* [Exercise]: Among the entries below, find each line with "teddy" and show it.

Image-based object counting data
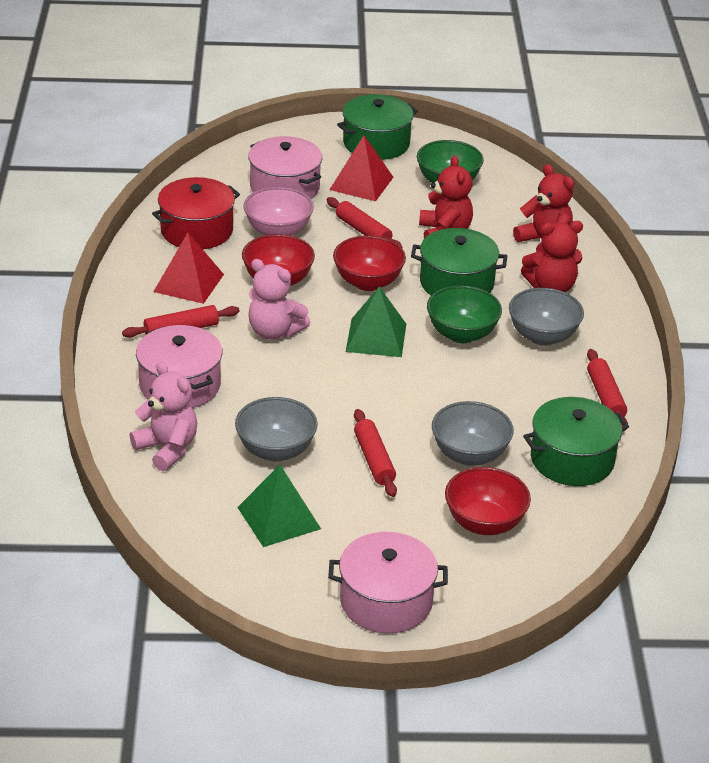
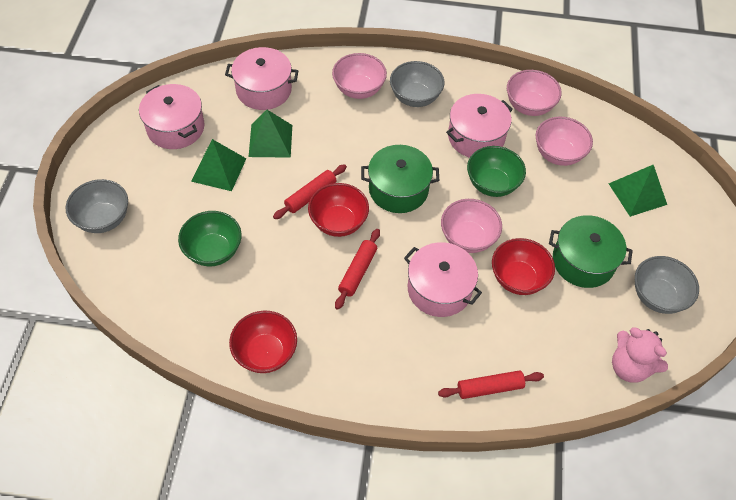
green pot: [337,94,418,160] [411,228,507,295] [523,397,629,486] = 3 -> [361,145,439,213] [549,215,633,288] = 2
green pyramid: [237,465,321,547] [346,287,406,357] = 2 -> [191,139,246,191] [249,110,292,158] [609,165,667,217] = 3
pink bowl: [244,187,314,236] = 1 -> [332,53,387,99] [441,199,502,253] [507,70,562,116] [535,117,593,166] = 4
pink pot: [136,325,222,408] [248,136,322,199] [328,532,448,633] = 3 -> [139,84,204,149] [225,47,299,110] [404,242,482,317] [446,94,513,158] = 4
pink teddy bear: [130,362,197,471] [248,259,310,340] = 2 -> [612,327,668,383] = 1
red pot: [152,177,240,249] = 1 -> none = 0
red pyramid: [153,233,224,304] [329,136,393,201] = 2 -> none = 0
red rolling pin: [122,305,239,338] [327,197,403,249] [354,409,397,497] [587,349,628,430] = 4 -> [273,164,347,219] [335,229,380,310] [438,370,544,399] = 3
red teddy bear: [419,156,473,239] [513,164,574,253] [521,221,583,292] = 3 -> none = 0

* [Response for this exercise]:
pink teddy bear: [130,362,197,471] [248,259,310,340] = 2 -> [612,327,668,383] = 1
red teddy bear: [419,156,473,239] [513,164,574,253] [521,221,583,292] = 3 -> none = 0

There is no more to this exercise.